* What to produce
In the records below, the line with "TFT2 pin SDI: VN -> TX2" opens the range and the line with "TOF1 pin SDA: none -> A3" closes it; print that range exactly and nothing else.
-*-*-
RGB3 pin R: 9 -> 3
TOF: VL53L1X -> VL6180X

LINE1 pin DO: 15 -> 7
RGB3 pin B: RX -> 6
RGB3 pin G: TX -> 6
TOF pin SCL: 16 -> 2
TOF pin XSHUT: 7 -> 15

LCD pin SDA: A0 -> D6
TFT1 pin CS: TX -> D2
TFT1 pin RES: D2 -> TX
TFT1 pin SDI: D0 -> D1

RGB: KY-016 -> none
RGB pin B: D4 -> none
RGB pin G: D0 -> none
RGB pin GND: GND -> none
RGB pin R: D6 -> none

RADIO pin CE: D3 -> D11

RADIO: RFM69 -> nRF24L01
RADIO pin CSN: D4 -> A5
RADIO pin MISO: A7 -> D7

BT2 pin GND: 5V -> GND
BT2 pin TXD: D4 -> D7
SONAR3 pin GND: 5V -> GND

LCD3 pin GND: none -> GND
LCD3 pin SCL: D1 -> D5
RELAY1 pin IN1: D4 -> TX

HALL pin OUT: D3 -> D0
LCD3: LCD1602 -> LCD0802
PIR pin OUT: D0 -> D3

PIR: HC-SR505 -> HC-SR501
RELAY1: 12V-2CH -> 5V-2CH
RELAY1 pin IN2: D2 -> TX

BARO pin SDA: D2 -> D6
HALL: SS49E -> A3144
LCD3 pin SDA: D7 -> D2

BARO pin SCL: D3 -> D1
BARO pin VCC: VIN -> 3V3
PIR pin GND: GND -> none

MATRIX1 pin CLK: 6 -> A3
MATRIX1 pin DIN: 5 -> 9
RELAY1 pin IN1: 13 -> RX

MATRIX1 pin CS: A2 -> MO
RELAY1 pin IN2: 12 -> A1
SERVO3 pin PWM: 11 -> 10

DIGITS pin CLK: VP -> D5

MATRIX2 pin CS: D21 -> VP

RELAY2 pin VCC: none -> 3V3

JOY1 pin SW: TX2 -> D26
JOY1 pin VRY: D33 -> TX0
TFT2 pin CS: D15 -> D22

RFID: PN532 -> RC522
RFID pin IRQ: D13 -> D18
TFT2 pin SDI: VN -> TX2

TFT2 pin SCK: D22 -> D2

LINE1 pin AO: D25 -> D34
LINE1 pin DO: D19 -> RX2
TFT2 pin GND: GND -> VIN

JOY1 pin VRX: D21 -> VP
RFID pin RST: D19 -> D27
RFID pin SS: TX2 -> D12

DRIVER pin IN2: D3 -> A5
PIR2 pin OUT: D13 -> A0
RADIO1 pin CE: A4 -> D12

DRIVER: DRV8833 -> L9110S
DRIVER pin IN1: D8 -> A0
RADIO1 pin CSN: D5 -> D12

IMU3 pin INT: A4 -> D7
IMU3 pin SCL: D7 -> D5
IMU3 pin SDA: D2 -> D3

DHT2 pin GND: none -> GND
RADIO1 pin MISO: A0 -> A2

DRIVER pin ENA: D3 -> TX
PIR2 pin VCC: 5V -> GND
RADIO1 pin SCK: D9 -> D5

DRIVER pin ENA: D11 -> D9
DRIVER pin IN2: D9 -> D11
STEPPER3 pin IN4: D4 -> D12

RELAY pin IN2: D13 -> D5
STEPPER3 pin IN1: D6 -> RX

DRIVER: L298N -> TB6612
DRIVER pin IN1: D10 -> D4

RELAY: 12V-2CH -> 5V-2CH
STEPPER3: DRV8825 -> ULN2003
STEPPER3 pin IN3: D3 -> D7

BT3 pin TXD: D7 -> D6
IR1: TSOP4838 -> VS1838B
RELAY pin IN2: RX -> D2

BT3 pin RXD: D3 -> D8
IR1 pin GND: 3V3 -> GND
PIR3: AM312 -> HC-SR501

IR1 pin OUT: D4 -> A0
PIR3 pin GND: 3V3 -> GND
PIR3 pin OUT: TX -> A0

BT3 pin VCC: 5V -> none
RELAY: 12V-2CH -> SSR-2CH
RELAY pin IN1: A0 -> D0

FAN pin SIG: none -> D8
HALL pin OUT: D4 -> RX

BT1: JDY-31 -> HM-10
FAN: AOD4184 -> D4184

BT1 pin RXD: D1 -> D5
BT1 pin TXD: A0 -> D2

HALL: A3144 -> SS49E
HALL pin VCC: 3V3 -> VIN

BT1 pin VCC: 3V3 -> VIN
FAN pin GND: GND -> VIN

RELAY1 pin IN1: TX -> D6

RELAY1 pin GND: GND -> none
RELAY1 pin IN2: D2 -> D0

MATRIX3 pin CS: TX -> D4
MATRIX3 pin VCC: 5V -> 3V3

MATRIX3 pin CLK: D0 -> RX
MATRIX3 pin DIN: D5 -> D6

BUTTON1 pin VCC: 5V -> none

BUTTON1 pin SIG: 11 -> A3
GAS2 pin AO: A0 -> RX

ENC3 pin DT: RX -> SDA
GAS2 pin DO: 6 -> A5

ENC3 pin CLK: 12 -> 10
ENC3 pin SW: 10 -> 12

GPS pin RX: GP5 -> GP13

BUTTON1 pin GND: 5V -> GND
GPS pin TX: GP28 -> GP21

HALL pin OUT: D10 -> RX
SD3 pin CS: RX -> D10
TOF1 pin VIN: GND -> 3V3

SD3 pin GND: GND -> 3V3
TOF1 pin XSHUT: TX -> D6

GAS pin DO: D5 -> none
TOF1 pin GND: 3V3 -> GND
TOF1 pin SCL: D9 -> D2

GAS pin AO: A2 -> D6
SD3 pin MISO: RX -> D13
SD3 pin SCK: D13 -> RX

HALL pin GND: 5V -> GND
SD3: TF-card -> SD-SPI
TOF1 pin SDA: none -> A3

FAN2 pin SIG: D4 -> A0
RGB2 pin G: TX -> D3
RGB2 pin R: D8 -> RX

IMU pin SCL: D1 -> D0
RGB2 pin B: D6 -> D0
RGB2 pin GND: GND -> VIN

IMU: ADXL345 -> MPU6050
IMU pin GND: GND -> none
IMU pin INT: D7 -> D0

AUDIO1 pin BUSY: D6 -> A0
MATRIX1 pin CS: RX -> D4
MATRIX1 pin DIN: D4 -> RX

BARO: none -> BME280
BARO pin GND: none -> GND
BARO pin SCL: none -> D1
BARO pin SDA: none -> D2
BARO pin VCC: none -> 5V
-*-*-
* Exercise output
TFT2 pin SDI: VN -> TX2

TFT2 pin SCK: D22 -> D2

LINE1 pin AO: D25 -> D34
LINE1 pin DO: D19 -> RX2
TFT2 pin GND: GND -> VIN

JOY1 pin VRX: D21 -> VP
RFID pin RST: D19 -> D27
RFID pin SS: TX2 -> D12

DRIVER pin IN2: D3 -> A5
PIR2 pin OUT: D13 -> A0
RADIO1 pin CE: A4 -> D12

DRIVER: DRV8833 -> L9110S
DRIVER pin IN1: D8 -> A0
RADIO1 pin CSN: D5 -> D12

IMU3 pin INT: A4 -> D7
IMU3 pin SCL: D7 -> D5
IMU3 pin SDA: D2 -> D3

DHT2 pin GND: none -> GND
RADIO1 pin MISO: A0 -> A2

DRIVER pin ENA: D3 -> TX
PIR2 pin VCC: 5V -> GND
RADIO1 pin SCK: D9 -> D5

DRIVER pin ENA: D11 -> D9
DRIVER pin IN2: D9 -> D11
STEPPER3 pin IN4: D4 -> D12

RELAY pin IN2: D13 -> D5
STEPPER3 pin IN1: D6 -> RX

DRIVER: L298N -> TB6612
DRIVER pin IN1: D10 -> D4

RELAY: 12V-2CH -> 5V-2CH
STEPPER3: DRV8825 -> ULN2003
STEPPER3 pin IN3: D3 -> D7

BT3 pin TXD: D7 -> D6
IR1: TSOP4838 -> VS1838B
RELAY pin IN2: RX -> D2

BT3 pin RXD: D3 -> D8
IR1 pin GND: 3V3 -> GND
PIR3: AM312 -> HC-SR501

IR1 pin OUT: D4 -> A0
PIR3 pin GND: 3V3 -> GND
PIR3 pin OUT: TX -> A0

BT3 pin VCC: 5V -> none
RELAY: 12V-2CH -> SSR-2CH
RELAY pin IN1: A0 -> D0

FAN pin SIG: none -> D8
HALL pin OUT: D4 -> RX

BT1: JDY-31 -> HM-10
FAN: AOD4184 -> D4184

BT1 pin RXD: D1 -> D5
BT1 pin TXD: A0 -> D2

HALL: A3144 -> SS49E
HALL pin VCC: 3V3 -> VIN

BT1 pin VCC: 3V3 -> VIN
FAN pin GND: GND -> VIN

RELAY1 pin IN1: TX -> D6

RELAY1 pin GND: GND -> none
RELAY1 pin IN2: D2 -> D0

MATRIX3 pin CS: TX -> D4
MATRIX3 pin VCC: 5V -> 3V3

MATRIX3 pin CLK: D0 -> RX
MATRIX3 pin DIN: D5 -> D6

BUTTON1 pin VCC: 5V -> none

BUTTON1 pin SIG: 11 -> A3
GAS2 pin AO: A0 -> RX

ENC3 pin DT: RX -> SDA
GAS2 pin DO: 6 -> A5

ENC3 pin CLK: 12 -> 10
ENC3 pin SW: 10 -> 12

GPS pin RX: GP5 -> GP13

BUTTON1 pin GND: 5V -> GND
GPS pin TX: GP28 -> GP21

HALL pin OUT: D10 -> RX
SD3 pin CS: RX -> D10
TOF1 pin VIN: GND -> 3V3

SD3 pin GND: GND -> 3V3
TOF1 pin XSHUT: TX -> D6

GAS pin DO: D5 -> none
TOF1 pin GND: 3V3 -> GND
TOF1 pin SCL: D9 -> D2

GAS pin AO: A2 -> D6
SD3 pin MISO: RX -> D13
SD3 pin SCK: D13 -> RX

HALL pin GND: 5V -> GND
SD3: TF-card -> SD-SPI
TOF1 pin SDA: none -> A3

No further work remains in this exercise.